The task:
Starting at the line with "(651, 166) = (641, 270): none -> green mug" and going on through the line with "(394, 64) = (364, 174): turquoise", reproduce each line in the records below exactly and nothing more.
*** Input data ***
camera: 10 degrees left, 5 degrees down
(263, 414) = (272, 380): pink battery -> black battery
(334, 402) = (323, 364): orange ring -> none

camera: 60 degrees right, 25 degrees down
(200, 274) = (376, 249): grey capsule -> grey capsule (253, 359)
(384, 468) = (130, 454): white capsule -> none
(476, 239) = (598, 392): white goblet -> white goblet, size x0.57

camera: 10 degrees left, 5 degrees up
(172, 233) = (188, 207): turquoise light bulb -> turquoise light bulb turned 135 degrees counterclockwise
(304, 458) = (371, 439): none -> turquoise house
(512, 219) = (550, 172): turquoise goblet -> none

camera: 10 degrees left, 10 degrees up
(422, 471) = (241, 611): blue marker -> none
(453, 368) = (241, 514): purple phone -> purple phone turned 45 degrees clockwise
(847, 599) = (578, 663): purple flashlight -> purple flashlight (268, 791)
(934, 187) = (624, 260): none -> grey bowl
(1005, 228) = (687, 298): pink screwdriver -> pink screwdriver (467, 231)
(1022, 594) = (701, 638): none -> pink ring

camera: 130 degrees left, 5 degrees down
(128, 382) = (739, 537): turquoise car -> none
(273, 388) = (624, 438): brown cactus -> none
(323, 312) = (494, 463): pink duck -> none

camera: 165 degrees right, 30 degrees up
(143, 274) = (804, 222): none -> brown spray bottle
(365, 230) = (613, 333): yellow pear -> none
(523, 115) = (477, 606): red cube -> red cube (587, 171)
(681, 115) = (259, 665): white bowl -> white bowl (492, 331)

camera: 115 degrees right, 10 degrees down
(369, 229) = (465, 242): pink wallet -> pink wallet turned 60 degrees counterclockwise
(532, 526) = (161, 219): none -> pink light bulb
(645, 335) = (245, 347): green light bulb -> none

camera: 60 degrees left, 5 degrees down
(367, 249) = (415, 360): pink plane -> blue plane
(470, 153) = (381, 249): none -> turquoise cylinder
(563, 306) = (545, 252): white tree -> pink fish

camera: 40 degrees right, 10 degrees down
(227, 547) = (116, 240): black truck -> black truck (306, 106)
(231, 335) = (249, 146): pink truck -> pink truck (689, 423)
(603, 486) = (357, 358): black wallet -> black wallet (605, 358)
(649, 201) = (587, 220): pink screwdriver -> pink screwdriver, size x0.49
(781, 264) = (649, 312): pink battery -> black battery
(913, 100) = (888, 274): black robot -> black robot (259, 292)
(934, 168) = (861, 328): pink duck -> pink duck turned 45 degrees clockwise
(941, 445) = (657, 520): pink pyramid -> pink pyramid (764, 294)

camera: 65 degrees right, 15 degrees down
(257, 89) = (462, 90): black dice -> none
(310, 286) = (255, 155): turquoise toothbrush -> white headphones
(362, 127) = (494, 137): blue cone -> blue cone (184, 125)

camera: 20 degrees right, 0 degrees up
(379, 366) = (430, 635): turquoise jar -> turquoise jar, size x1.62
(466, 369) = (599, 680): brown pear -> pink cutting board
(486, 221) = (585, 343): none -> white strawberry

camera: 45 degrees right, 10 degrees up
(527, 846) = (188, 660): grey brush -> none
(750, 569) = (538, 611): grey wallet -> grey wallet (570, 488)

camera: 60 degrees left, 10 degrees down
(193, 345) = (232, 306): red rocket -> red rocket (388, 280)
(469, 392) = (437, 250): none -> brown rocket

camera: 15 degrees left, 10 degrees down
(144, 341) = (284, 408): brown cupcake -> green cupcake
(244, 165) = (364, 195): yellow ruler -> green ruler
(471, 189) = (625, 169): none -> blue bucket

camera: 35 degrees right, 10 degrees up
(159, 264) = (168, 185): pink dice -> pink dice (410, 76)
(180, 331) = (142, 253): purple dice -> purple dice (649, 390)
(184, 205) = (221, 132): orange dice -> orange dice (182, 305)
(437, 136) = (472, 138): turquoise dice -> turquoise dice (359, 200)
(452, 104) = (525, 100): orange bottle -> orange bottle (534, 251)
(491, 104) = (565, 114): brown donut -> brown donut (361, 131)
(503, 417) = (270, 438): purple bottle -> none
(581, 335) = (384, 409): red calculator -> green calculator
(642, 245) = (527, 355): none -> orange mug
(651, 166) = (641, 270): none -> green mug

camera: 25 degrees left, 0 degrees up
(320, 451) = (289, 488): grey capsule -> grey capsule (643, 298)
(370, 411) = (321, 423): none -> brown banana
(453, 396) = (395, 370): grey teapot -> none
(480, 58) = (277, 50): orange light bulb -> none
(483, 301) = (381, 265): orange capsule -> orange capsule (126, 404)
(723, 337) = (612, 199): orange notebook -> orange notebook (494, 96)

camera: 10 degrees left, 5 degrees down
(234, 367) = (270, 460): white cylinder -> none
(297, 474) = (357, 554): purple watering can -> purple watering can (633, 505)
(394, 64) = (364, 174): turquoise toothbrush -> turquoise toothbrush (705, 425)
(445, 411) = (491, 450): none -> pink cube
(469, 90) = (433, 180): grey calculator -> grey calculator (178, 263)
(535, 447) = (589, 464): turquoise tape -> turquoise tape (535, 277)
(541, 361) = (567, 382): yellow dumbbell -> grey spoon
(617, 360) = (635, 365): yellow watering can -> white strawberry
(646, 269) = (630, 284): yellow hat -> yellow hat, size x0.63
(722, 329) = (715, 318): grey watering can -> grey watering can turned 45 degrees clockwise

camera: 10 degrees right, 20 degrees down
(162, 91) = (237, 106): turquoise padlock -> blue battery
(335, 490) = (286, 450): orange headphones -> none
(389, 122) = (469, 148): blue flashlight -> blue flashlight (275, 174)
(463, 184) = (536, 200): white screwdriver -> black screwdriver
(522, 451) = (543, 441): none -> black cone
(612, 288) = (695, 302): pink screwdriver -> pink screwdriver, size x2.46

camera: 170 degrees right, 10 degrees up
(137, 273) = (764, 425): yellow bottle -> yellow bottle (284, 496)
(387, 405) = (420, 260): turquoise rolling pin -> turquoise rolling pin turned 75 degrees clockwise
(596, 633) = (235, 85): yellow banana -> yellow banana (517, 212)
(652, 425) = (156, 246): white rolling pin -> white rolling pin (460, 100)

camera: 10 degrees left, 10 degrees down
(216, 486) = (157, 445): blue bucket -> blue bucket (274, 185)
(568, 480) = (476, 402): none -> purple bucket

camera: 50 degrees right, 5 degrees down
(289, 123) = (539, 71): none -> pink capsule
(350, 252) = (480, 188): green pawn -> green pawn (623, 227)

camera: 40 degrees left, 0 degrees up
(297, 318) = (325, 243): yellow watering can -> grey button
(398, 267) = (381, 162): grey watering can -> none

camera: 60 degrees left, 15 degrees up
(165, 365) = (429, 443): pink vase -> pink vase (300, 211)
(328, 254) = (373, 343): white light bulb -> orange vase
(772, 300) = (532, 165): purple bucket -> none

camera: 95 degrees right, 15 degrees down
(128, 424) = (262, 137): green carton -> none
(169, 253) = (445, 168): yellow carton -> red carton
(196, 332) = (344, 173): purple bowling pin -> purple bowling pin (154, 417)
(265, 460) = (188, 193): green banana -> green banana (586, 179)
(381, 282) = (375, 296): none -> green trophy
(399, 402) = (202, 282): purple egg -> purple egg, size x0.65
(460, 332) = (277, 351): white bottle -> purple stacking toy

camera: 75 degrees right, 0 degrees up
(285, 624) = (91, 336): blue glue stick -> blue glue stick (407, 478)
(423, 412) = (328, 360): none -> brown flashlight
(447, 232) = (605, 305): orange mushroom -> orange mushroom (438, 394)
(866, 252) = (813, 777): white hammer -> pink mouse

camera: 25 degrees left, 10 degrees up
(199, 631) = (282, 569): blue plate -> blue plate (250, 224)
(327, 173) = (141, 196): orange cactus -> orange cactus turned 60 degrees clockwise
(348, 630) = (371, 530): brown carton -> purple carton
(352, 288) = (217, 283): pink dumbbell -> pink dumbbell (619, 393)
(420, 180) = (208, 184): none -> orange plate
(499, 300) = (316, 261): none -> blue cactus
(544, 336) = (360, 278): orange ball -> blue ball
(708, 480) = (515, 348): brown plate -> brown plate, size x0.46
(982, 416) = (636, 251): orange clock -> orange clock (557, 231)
***
Expected output:
(651, 166) = (641, 270): none -> green mug

camera: 25 degrees left, 0 degrees up
(320, 451) = (289, 488): grey capsule -> grey capsule (643, 298)
(370, 411) = (321, 423): none -> brown banana
(453, 396) = (395, 370): grey teapot -> none
(480, 58) = (277, 50): orange light bulb -> none
(483, 301) = (381, 265): orange capsule -> orange capsule (126, 404)
(723, 337) = (612, 199): orange notebook -> orange notebook (494, 96)

camera: 10 degrees left, 5 degrees down
(234, 367) = (270, 460): white cylinder -> none
(297, 474) = (357, 554): purple watering can -> purple watering can (633, 505)
(394, 64) = (364, 174): turquoise toothbrush -> turquoise toothbrush (705, 425)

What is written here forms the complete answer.